— WHAT THE TASK REQUIRES —
Start with the first line of the data and end with the line that holds "rotate: black flashlight"; write out each one exactly.

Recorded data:

=== Section Start ===

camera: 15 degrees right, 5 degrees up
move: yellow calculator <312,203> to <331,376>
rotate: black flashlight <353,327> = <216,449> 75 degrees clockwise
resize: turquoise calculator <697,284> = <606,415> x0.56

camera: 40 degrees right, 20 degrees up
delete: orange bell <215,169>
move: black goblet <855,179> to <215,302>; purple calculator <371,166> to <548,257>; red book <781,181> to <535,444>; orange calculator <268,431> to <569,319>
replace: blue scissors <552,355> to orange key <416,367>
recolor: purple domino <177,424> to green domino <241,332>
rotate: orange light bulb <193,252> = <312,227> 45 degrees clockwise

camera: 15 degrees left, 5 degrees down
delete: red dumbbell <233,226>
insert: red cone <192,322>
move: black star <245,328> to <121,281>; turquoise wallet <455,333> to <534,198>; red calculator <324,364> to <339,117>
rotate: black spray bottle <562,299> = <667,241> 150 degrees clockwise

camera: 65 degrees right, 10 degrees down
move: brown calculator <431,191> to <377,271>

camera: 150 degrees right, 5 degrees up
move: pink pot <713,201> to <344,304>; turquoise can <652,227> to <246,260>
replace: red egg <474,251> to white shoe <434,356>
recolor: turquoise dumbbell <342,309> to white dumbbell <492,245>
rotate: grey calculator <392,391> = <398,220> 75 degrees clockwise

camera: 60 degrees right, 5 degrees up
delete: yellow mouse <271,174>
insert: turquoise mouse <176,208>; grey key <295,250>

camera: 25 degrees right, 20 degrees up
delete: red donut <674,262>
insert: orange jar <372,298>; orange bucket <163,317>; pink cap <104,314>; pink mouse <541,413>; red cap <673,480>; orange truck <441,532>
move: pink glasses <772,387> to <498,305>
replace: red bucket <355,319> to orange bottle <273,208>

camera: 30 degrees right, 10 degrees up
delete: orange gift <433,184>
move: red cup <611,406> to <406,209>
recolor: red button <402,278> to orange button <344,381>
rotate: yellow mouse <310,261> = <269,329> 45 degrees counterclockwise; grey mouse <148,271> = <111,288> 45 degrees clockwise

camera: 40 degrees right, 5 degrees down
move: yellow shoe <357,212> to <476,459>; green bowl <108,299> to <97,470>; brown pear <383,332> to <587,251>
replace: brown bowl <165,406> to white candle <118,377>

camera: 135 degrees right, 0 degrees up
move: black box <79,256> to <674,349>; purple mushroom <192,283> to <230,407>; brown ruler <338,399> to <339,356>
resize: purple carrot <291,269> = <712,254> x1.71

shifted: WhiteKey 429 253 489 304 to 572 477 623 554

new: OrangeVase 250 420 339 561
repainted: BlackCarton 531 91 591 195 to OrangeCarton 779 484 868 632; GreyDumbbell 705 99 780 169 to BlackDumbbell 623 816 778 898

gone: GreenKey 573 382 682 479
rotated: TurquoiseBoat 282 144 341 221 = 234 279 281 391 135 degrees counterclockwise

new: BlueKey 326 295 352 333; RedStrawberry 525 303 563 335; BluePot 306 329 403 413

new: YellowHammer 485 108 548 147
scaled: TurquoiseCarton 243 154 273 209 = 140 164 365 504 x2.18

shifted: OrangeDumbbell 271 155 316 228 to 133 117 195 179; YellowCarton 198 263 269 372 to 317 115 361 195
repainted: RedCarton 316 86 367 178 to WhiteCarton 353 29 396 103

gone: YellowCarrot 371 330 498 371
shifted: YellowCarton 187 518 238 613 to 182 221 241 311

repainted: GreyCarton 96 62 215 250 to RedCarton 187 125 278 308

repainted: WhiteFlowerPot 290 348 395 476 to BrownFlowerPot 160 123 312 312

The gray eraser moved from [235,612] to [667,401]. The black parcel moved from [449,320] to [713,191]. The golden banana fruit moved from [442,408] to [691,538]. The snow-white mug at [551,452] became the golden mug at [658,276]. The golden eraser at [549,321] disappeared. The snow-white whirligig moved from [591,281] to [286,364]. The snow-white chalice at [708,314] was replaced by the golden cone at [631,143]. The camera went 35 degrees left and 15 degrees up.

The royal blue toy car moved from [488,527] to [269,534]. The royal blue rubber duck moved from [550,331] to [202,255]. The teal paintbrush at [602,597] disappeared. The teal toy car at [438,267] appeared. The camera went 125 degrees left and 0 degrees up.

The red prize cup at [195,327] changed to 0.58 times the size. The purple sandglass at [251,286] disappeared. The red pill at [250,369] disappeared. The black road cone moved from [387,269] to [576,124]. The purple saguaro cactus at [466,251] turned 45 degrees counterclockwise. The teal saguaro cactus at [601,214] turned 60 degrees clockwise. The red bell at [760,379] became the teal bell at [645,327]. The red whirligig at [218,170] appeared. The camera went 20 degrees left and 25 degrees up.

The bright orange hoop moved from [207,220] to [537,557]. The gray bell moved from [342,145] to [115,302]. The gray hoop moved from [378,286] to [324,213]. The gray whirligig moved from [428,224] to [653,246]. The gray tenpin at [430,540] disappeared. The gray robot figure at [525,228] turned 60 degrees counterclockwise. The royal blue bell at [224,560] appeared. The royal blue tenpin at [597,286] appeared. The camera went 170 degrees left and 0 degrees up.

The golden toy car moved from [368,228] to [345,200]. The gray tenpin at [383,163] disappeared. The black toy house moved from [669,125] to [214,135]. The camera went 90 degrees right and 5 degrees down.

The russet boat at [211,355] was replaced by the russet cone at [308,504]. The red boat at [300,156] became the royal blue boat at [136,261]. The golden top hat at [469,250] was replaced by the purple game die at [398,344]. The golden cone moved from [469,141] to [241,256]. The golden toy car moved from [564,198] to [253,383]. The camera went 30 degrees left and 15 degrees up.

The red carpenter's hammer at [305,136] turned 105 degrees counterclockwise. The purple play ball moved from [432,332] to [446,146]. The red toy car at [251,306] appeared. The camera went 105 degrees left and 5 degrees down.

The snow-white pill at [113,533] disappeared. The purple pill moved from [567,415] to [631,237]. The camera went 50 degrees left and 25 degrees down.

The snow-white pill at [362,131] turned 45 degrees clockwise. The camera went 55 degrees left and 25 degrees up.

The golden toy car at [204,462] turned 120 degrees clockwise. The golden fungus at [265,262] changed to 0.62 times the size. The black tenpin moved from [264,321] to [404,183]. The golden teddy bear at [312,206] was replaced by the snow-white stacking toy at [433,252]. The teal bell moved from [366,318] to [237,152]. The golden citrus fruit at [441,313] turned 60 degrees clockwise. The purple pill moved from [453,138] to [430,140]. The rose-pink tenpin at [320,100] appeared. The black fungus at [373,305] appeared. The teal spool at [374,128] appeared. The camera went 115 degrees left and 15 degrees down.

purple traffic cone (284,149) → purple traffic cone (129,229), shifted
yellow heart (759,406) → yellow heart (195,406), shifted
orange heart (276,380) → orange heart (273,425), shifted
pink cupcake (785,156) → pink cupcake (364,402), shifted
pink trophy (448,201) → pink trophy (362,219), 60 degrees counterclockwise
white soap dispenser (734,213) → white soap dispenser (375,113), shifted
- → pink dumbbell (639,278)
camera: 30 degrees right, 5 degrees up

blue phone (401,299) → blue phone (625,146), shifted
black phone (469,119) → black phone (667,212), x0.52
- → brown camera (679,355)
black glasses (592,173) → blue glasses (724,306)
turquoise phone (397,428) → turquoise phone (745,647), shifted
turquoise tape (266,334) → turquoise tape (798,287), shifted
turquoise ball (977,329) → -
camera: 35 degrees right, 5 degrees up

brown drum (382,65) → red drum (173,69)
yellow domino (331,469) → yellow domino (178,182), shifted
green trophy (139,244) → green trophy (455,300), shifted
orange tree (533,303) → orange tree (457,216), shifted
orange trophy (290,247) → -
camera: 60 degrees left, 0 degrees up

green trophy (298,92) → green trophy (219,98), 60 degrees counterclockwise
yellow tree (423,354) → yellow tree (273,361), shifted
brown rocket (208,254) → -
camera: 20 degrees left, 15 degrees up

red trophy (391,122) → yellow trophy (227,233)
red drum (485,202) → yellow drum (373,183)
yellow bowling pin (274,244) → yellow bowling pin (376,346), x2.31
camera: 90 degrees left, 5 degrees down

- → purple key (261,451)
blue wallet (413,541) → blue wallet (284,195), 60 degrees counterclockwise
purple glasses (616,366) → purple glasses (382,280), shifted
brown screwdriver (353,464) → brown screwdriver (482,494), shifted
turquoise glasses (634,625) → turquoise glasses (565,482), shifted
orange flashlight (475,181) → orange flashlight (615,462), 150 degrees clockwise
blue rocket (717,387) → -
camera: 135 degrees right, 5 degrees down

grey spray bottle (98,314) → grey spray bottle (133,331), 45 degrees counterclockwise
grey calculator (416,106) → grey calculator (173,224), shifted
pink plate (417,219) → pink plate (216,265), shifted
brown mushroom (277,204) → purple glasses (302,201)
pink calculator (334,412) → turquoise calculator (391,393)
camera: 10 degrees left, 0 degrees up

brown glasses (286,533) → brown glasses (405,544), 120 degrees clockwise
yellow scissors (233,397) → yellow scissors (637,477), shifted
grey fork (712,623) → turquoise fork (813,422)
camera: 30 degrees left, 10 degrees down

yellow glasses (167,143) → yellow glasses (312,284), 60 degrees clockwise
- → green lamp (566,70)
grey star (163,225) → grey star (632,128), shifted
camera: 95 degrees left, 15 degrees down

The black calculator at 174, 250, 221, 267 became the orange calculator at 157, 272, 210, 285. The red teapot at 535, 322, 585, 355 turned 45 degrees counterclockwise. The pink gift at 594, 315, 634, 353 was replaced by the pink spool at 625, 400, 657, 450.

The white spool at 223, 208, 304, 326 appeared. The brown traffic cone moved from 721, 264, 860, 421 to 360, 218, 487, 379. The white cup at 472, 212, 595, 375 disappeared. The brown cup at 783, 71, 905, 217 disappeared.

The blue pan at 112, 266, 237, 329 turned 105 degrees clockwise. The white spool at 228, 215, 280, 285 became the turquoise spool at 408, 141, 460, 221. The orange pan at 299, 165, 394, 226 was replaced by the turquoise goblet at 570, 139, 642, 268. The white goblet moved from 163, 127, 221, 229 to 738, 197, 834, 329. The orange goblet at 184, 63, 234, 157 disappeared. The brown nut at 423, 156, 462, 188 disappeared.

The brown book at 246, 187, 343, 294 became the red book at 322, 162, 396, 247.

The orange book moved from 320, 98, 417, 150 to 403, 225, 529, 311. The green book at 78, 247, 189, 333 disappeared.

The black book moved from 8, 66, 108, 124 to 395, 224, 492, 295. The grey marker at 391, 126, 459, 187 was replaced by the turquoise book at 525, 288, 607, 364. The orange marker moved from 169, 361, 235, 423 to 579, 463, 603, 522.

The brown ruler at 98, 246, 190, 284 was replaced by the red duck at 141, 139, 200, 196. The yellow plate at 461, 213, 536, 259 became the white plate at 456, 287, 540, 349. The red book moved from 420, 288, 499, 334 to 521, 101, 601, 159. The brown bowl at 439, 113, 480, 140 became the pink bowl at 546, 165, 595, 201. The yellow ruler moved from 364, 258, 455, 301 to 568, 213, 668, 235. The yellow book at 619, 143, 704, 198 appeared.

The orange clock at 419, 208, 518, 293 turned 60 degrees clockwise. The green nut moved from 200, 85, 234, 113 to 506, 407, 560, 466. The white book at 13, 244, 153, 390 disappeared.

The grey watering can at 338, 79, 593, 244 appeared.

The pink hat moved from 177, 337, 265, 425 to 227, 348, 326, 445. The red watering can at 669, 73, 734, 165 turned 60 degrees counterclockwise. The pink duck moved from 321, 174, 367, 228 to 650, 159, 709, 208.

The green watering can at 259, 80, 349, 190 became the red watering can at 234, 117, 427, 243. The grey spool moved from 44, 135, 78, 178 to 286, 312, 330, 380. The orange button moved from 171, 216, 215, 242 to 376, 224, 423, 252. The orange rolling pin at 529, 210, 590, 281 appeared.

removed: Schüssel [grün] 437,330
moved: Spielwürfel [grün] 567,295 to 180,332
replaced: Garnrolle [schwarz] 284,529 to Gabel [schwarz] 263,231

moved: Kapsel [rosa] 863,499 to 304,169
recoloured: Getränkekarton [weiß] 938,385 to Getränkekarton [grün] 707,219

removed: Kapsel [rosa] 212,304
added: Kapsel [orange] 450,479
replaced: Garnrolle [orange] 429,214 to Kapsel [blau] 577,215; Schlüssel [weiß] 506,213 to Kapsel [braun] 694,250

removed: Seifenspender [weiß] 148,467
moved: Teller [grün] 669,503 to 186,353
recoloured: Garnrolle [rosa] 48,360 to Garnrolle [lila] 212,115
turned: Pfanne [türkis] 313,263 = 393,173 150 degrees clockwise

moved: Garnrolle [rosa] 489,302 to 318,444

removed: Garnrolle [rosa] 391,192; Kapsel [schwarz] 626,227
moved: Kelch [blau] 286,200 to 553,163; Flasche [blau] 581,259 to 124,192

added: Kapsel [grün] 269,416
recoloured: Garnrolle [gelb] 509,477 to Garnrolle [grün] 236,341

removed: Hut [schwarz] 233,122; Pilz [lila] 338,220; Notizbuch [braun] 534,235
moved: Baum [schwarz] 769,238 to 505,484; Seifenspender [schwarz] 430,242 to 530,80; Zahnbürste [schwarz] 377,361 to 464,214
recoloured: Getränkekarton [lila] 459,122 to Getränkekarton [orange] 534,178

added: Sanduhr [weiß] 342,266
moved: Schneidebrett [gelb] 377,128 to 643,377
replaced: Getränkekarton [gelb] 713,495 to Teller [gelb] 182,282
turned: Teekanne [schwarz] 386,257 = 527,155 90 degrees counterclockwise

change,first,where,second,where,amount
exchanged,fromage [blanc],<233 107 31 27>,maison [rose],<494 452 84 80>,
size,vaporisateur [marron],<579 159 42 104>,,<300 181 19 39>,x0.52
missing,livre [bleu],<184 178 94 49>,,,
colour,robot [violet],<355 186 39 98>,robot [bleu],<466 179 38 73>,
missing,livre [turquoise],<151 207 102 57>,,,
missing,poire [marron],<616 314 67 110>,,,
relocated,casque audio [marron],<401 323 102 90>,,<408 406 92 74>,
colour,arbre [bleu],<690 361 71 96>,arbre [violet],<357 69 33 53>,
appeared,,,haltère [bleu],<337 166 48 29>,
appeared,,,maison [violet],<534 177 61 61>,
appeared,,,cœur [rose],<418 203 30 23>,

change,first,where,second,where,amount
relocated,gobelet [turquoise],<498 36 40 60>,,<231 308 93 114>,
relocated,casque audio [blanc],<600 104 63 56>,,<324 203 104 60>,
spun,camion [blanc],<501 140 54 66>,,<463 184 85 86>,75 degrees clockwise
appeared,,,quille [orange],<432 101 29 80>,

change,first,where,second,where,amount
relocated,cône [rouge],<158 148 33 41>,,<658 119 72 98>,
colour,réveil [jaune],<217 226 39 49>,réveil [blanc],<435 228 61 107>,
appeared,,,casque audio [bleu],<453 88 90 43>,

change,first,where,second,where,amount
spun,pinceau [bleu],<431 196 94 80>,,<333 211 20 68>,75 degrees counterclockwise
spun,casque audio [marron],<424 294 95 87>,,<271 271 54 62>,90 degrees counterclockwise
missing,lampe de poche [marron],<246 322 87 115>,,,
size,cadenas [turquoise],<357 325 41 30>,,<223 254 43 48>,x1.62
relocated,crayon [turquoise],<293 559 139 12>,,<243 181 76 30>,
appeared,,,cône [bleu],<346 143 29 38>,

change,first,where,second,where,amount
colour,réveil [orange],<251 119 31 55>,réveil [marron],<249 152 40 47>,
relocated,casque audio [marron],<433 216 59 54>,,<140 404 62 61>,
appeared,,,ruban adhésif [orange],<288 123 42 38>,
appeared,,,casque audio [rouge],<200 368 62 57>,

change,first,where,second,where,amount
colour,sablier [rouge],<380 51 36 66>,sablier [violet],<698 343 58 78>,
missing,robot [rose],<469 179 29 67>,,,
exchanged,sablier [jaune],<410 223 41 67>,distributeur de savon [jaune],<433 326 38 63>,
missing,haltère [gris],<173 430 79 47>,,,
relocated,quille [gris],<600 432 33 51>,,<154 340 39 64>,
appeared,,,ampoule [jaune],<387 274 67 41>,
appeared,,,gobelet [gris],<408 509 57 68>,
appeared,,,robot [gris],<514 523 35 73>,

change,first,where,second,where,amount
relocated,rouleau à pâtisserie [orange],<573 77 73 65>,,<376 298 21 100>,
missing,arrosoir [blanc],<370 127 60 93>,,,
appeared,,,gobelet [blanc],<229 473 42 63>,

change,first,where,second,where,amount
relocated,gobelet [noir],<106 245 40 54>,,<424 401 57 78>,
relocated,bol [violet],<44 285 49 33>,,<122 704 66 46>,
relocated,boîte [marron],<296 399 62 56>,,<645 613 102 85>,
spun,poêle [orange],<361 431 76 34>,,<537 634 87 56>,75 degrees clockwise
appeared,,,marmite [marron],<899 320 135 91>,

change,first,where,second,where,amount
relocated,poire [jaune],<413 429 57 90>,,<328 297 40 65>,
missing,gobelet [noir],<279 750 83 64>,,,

=== Section End ===

— SOLUTION FOR THIS EXERCISE —
camera: 15 degrees right, 5 degrees up
move: yellow calculator <312,203> to <331,376>
rotate: black flashlight <353,327> = <216,449> 75 degrees clockwise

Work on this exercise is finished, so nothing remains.